What is needed -> Every record that follows should be written out again without any change.

Excerpted data ->
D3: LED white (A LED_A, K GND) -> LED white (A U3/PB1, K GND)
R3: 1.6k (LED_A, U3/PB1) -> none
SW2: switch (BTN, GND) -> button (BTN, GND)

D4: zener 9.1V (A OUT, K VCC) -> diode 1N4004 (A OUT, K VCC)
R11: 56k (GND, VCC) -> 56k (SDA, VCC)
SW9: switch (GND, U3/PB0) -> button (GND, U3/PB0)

Exercise result ->
D3: LED white (A LED_A, K GND) -> LED white (A U3/PB1, K GND)
R3: 1.6k (LED_A, U3/PB1) -> none
SW2: switch (BTN, GND) -> button (BTN, GND)

D4: zener 9.1V (A OUT, K VCC) -> diode 1N4004 (A OUT, K VCC)
R11: 56k (GND, VCC) -> 56k (SDA, VCC)
SW9: switch (GND, U3/PB0) -> button (GND, U3/PB0)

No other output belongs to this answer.